- _Information provided_:
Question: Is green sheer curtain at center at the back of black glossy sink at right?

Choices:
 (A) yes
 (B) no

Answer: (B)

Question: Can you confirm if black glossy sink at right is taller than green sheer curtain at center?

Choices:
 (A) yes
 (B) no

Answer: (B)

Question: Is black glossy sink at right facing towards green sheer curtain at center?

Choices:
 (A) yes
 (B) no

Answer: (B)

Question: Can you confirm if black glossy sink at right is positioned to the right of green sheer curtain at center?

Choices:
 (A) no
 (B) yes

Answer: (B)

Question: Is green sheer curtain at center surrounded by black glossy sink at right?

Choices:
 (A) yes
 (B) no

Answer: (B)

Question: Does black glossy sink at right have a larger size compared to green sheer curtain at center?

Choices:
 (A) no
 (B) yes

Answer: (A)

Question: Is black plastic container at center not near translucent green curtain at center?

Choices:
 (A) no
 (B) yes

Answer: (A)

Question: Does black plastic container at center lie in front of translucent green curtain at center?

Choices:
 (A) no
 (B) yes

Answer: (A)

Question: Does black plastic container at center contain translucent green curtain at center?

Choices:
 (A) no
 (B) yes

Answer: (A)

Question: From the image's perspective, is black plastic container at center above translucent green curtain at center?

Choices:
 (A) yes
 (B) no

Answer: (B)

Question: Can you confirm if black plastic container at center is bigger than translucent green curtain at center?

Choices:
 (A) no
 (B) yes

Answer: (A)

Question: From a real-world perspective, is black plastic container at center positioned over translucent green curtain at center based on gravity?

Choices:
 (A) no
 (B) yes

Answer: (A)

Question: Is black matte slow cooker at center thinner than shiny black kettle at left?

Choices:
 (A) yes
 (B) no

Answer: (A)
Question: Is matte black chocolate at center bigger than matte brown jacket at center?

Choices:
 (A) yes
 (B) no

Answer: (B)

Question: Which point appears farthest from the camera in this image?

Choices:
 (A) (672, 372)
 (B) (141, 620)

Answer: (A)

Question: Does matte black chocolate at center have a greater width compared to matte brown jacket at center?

- _What is expected_: List each line of the records above in which the word "have" appears. Case counts, so a capitalized form does not match.

- _Task response_:
Question: Does black glossy sink at right have a larger size compared to green sheer curtain at center?
Question: Does matte black chocolate at center have a greater width compared to matte brown jacket at center?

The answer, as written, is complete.